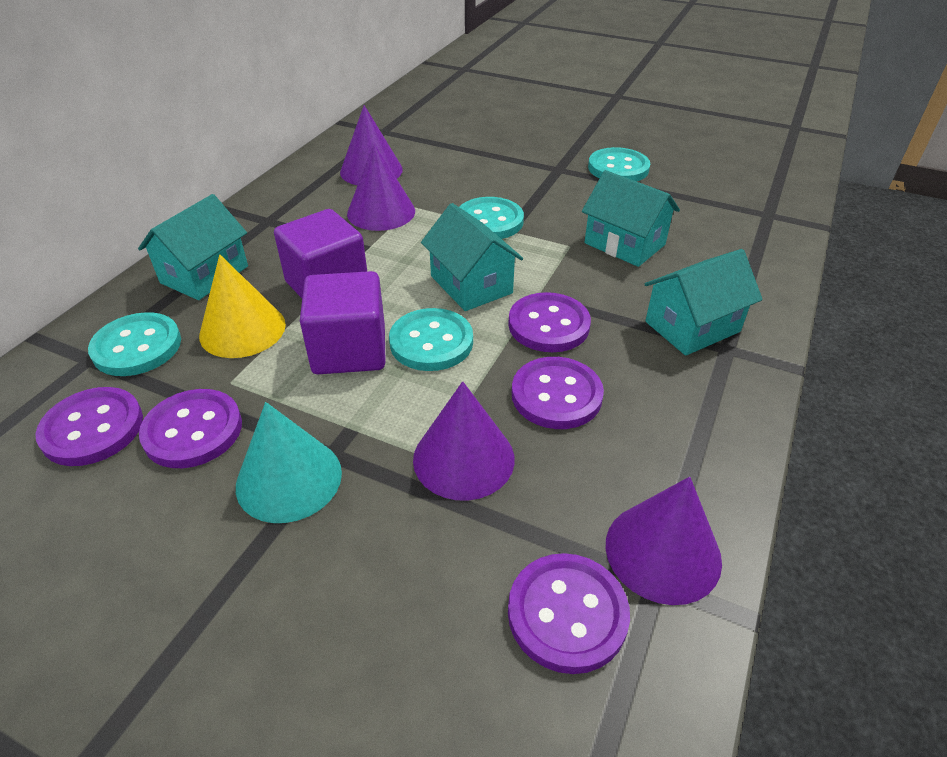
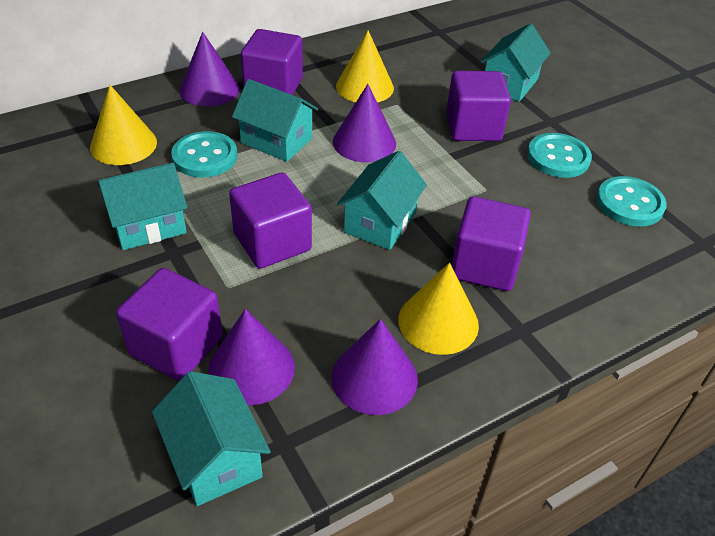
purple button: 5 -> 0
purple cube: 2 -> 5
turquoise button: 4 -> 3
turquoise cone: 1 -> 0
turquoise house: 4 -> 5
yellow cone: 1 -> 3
* * *
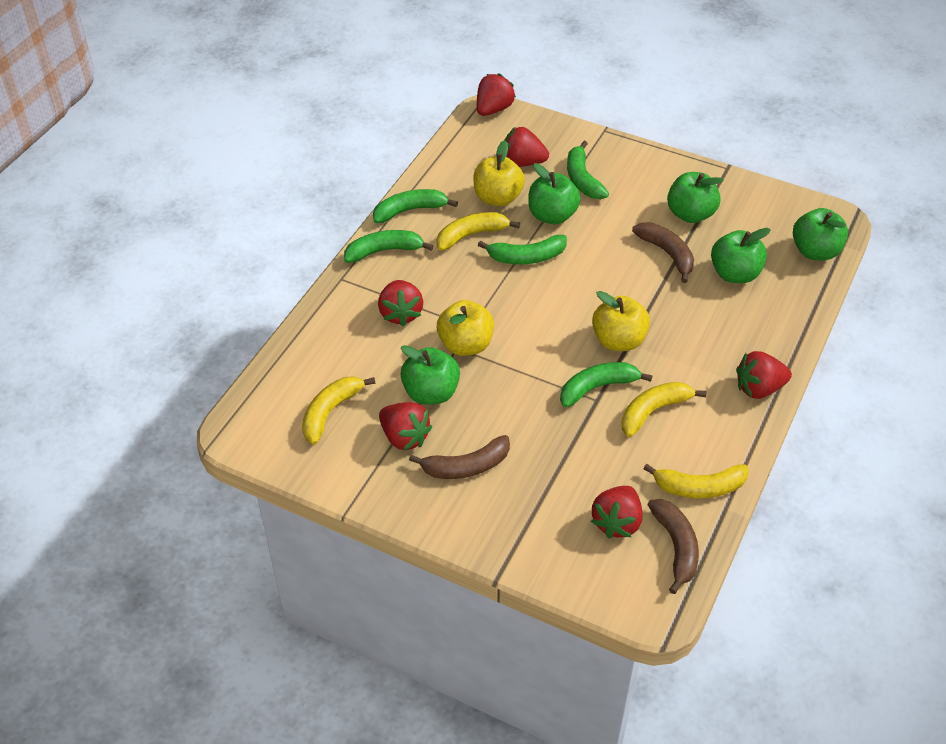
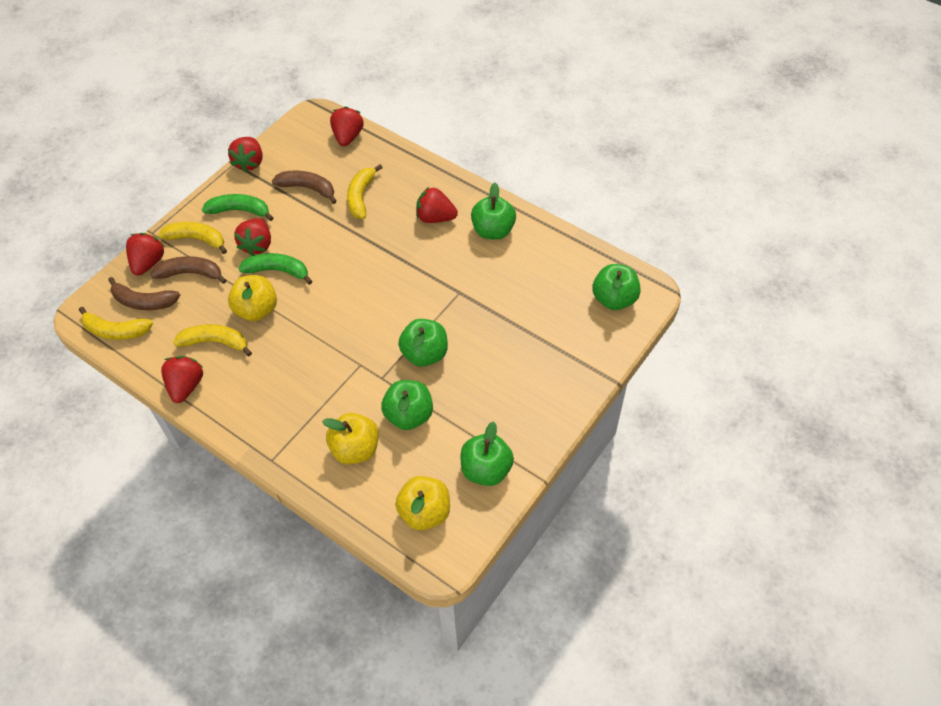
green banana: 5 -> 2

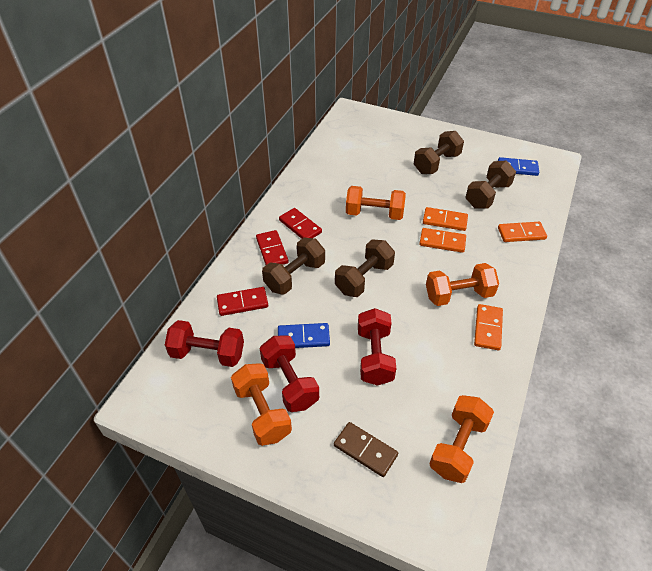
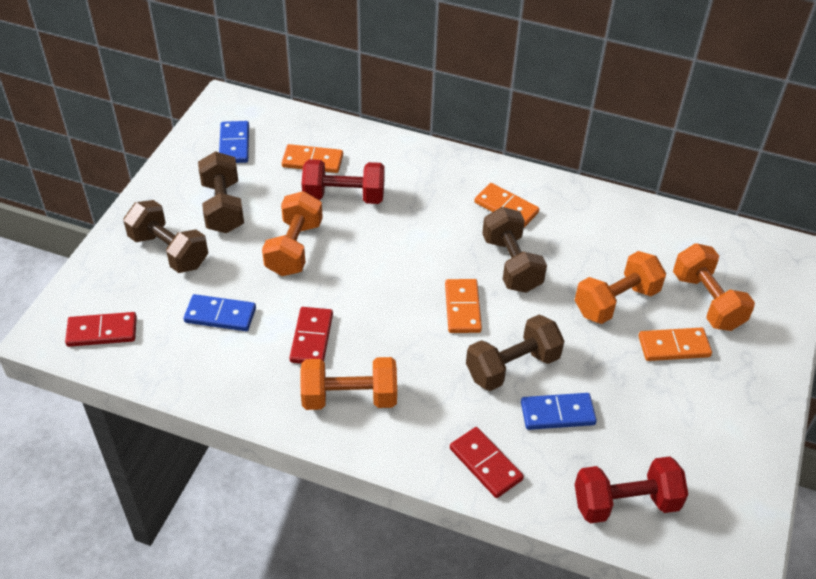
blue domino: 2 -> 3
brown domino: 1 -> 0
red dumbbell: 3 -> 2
--
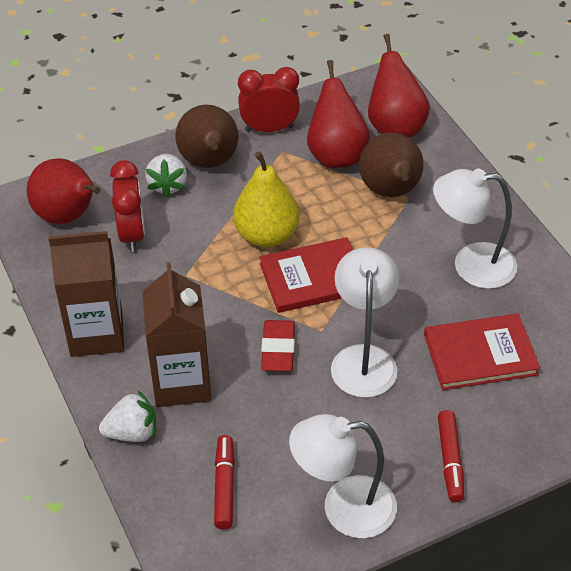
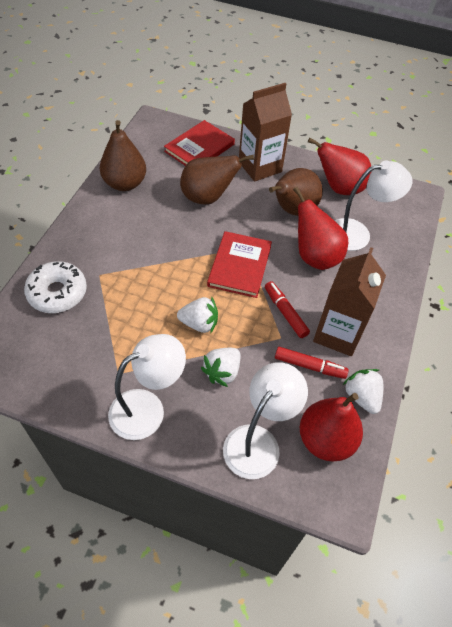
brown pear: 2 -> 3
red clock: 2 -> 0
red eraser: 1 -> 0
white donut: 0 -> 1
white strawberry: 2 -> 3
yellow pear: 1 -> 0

» DIRECTIONS FOR THIS TASK
Send back exactly the lines of the listing above starting at the one with "brown pear: 2 -> 3" and ending at the one with "yellow pear: 1 -> 0", inclusive, and no others.

» RESULT OF THIS TASK
brown pear: 2 -> 3
red clock: 2 -> 0
red eraser: 1 -> 0
white donut: 0 -> 1
white strawberry: 2 -> 3
yellow pear: 1 -> 0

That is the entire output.